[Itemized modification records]

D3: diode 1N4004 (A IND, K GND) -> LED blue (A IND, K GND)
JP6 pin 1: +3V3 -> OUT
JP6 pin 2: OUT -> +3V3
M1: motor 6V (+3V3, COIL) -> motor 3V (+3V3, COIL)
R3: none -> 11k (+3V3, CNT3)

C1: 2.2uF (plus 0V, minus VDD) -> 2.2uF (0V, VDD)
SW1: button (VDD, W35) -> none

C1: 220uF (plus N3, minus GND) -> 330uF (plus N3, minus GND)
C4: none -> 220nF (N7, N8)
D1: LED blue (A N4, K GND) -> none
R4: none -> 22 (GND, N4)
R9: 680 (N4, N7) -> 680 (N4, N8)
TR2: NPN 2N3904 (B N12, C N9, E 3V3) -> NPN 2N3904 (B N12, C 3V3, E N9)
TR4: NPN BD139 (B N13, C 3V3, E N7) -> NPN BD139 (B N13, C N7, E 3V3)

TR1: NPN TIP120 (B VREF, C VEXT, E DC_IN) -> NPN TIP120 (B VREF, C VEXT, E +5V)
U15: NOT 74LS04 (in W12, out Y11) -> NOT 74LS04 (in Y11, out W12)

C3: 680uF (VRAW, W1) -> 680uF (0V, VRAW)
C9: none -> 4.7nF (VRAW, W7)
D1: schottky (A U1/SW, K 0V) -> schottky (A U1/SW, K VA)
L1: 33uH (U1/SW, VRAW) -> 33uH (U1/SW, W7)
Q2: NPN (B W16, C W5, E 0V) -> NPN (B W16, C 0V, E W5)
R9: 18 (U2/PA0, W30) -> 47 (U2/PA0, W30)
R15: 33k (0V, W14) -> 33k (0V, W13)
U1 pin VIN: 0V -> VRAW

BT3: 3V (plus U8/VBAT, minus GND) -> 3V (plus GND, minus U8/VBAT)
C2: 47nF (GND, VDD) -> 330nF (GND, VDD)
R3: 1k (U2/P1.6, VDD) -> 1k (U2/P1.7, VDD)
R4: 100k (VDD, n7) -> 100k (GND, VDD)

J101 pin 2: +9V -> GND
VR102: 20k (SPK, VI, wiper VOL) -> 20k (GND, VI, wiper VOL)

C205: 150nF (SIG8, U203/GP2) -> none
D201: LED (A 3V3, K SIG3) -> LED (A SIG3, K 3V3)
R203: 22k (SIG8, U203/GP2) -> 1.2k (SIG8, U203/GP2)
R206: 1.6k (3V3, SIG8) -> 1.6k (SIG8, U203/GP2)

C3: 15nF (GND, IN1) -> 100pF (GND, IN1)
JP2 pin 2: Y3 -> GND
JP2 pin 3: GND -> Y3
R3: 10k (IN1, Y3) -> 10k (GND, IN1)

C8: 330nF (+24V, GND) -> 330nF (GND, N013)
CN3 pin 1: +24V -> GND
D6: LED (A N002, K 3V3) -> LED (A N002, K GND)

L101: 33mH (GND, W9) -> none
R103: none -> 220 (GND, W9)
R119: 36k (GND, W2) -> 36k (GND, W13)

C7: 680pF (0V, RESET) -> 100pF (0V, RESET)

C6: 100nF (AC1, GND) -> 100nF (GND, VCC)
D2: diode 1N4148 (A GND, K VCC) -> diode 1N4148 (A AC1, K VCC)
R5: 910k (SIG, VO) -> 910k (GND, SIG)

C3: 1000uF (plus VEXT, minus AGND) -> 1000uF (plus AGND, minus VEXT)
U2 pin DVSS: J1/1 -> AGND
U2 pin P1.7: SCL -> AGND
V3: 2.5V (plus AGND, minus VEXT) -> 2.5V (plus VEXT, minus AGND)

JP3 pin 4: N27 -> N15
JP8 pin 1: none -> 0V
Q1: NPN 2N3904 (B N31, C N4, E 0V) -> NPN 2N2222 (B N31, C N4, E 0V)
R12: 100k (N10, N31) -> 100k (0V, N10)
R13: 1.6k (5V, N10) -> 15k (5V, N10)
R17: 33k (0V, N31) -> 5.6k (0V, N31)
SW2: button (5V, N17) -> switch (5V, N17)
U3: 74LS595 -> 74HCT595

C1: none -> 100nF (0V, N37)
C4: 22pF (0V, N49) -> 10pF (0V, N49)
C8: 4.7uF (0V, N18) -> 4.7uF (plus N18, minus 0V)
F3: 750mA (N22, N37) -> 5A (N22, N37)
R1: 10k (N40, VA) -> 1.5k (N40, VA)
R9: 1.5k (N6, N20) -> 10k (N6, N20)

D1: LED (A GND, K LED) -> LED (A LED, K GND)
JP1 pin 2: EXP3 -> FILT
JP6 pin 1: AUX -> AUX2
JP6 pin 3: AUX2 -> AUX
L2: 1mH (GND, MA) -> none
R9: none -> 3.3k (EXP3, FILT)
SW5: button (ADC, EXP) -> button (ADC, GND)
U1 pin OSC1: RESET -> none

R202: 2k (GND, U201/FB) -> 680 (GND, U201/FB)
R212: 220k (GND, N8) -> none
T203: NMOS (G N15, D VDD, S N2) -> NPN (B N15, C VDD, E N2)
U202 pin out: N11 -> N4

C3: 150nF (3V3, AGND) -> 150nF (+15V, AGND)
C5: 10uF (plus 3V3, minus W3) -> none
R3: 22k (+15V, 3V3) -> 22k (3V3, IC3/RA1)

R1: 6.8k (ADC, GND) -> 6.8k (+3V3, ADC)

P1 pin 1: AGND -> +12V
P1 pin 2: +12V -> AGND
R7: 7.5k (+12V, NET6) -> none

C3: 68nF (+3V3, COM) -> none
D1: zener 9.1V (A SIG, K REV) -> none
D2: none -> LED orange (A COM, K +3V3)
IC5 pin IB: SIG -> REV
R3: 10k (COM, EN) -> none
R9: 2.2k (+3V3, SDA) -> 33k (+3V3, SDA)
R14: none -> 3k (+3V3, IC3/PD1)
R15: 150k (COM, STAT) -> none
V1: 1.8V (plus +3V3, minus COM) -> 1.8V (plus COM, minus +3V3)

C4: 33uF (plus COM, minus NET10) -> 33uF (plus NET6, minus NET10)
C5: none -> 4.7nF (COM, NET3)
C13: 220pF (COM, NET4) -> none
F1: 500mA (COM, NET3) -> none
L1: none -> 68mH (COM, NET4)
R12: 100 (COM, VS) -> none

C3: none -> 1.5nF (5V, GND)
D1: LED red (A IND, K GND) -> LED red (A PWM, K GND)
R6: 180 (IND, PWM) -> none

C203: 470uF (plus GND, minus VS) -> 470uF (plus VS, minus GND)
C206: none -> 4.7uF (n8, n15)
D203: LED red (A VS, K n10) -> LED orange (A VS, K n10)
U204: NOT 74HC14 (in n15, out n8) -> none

**Work request:** Begin with the first line of the records and reproduce each line as is, ending with the line that holds "Q2: NPN (B W16, C".

**Answer space:**
D3: diode 1N4004 (A IND, K GND) -> LED blue (A IND, K GND)
JP6 pin 1: +3V3 -> OUT
JP6 pin 2: OUT -> +3V3
M1: motor 6V (+3V3, COIL) -> motor 3V (+3V3, COIL)
R3: none -> 11k (+3V3, CNT3)

C1: 2.2uF (plus 0V, minus VDD) -> 2.2uF (0V, VDD)
SW1: button (VDD, W35) -> none

C1: 220uF (plus N3, minus GND) -> 330uF (plus N3, minus GND)
C4: none -> 220nF (N7, N8)
D1: LED blue (A N4, K GND) -> none
R4: none -> 22 (GND, N4)
R9: 680 (N4, N7) -> 680 (N4, N8)
TR2: NPN 2N3904 (B N12, C N9, E 3V3) -> NPN 2N3904 (B N12, C 3V3, E N9)
TR4: NPN BD139 (B N13, C 3V3, E N7) -> NPN BD139 (B N13, C N7, E 3V3)

TR1: NPN TIP120 (B VREF, C VEXT, E DC_IN) -> NPN TIP120 (B VREF, C VEXT, E +5V)
U15: NOT 74LS04 (in W12, out Y11) -> NOT 74LS04 (in Y11, out W12)

C3: 680uF (VRAW, W1) -> 680uF (0V, VRAW)
C9: none -> 4.7nF (VRAW, W7)
D1: schottky (A U1/SW, K 0V) -> schottky (A U1/SW, K VA)
L1: 33uH (U1/SW, VRAW) -> 33uH (U1/SW, W7)
Q2: NPN (B W16, C W5, E 0V) -> NPN (B W16, C 0V, E W5)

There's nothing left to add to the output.